PROBLEM TO WORK ON >> Search each line below for the word "added" and list those that contain it.

INFORMATION >>
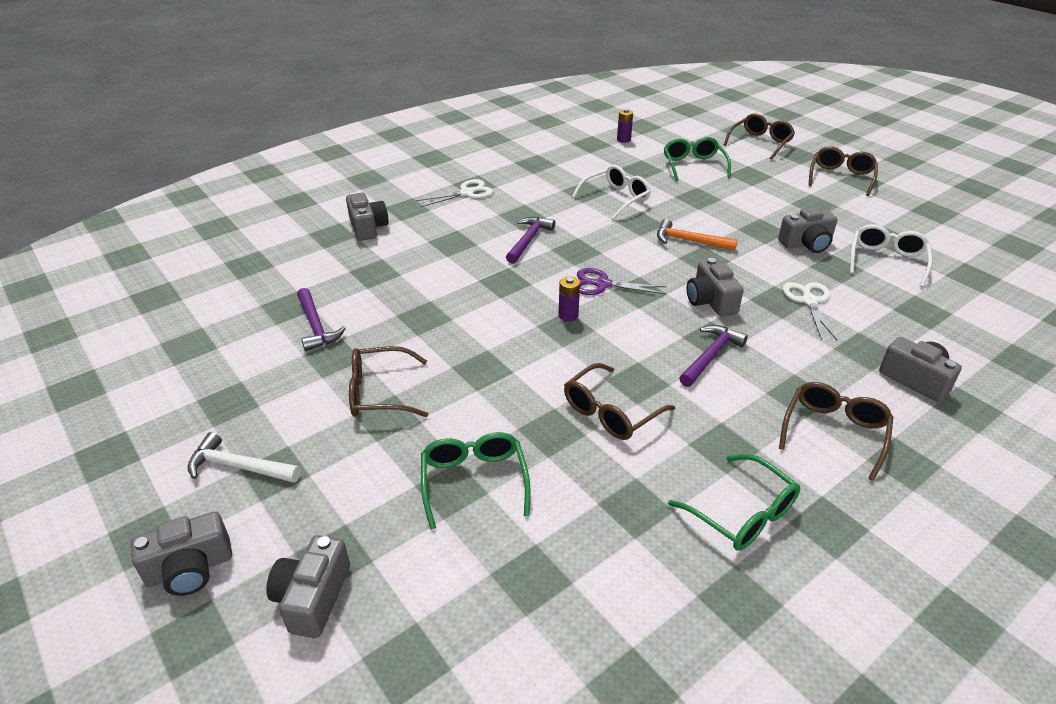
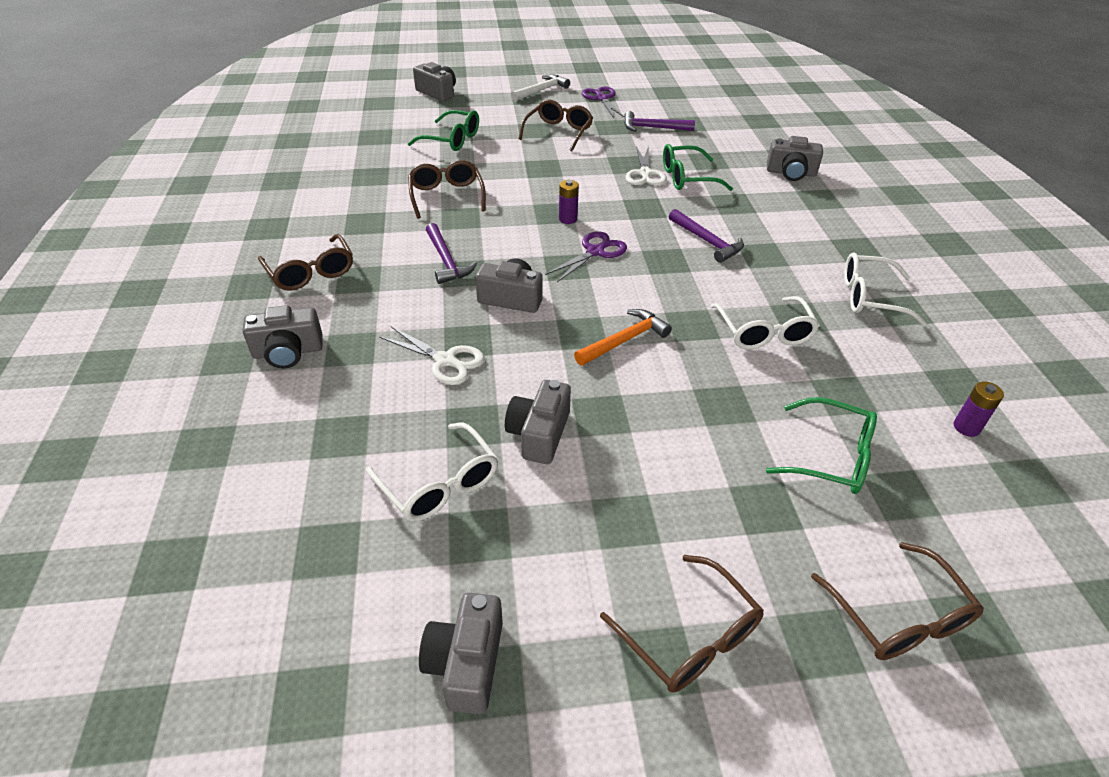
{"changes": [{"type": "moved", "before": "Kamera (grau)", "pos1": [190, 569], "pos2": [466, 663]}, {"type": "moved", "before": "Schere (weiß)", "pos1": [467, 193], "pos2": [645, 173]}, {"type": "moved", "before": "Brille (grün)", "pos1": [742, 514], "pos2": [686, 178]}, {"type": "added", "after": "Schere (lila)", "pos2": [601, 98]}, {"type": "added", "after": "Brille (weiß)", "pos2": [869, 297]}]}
---
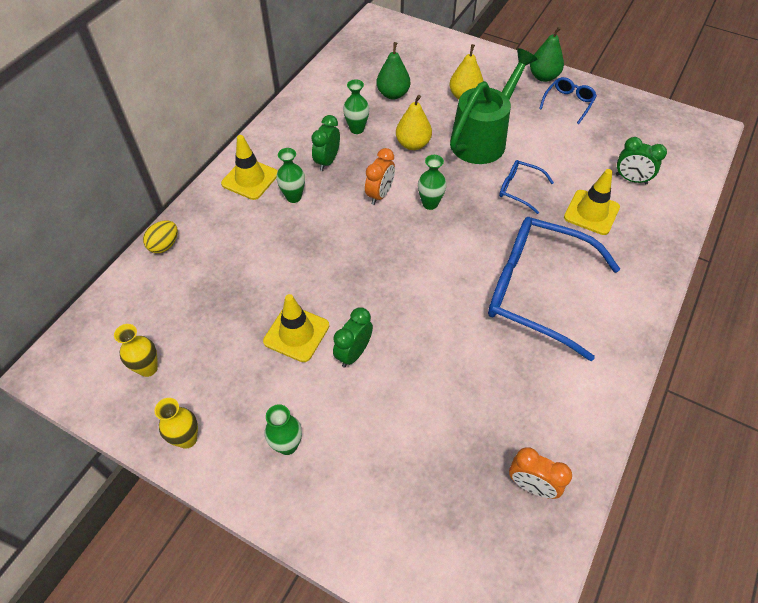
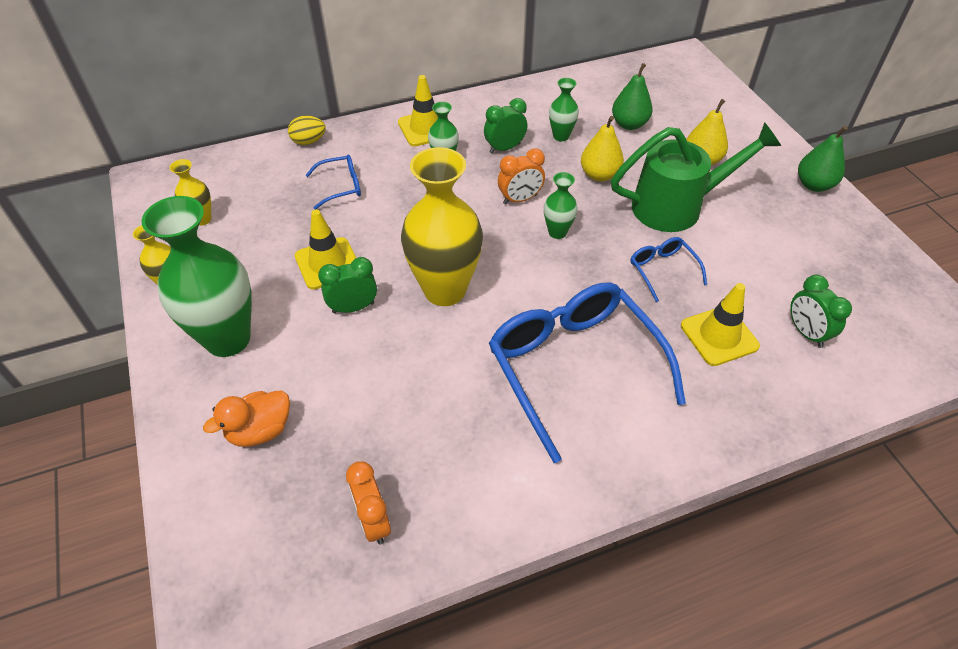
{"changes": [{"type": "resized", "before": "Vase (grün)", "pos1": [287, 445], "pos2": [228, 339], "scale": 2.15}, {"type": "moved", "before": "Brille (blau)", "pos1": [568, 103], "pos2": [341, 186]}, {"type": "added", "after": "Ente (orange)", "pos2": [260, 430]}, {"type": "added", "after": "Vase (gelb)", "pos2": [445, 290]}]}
--
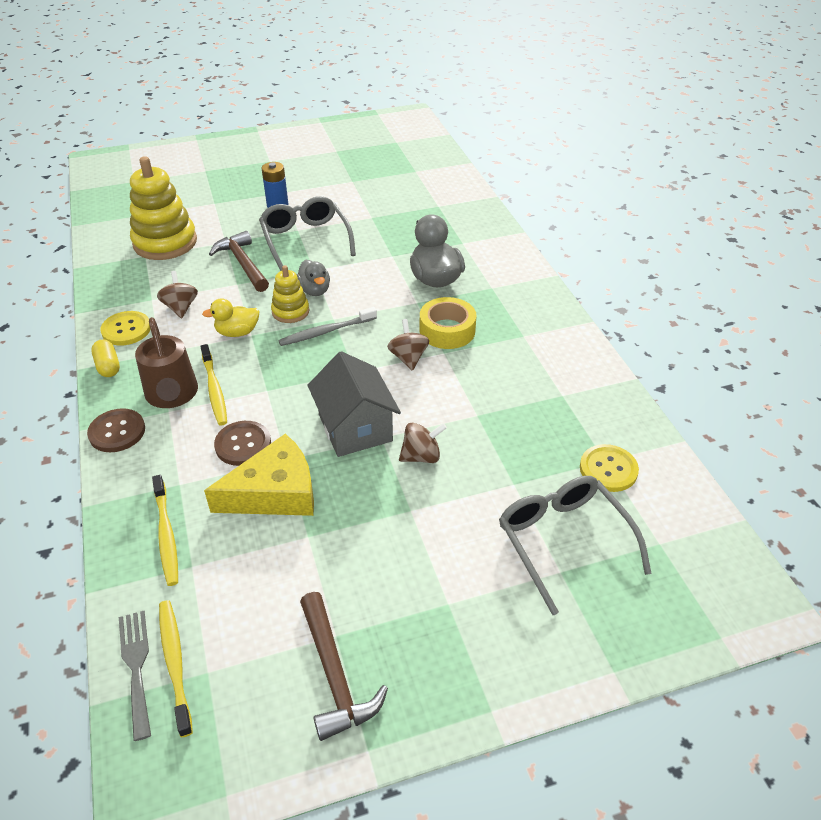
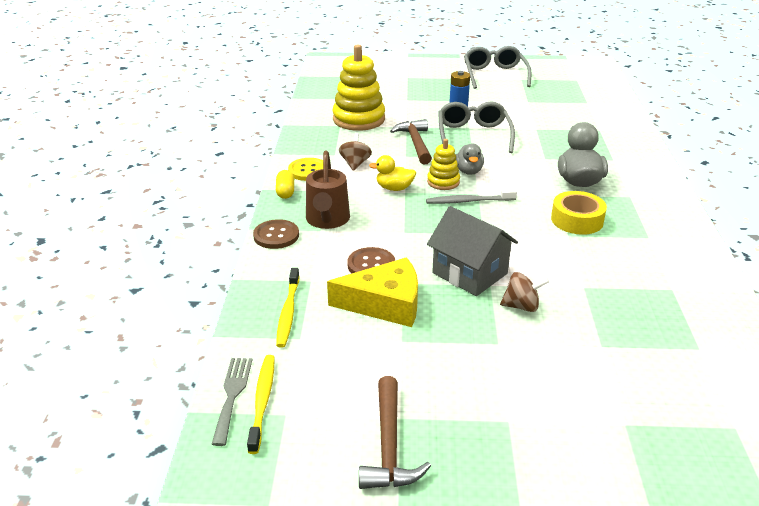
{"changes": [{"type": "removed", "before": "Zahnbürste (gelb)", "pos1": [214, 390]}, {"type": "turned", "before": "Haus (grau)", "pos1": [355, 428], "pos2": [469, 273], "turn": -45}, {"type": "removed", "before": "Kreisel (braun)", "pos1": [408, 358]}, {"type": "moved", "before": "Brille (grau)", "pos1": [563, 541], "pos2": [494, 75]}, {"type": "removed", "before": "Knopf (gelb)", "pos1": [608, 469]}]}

RESPONSE TO THE EXERCISE >>
{"changes": [{"type": "moved", "before": "Kamera (grau)", "pos1": [190, 569], "pos2": [466, 663]}, {"type": "moved", "before": "Schere (weiß)", "pos1": [467, 193], "pos2": [645, 173]}, {"type": "moved", "before": "Brille (grün)", "pos1": [742, 514], "pos2": [686, 178]}, {"type": "added", "after": "Schere (lila)", "pos2": [601, 98]}, {"type": "added", "after": "Brille (weiß)", "pos2": [869, 297]}]}
{"changes": [{"type": "resized", "before": "Vase (grün)", "pos1": [287, 445], "pos2": [228, 339], "scale": 2.15}, {"type": "moved", "before": "Brille (blau)", "pos1": [568, 103], "pos2": [341, 186]}, {"type": "added", "after": "Ente (orange)", "pos2": [260, 430]}, {"type": "added", "after": "Vase (gelb)", "pos2": [445, 290]}]}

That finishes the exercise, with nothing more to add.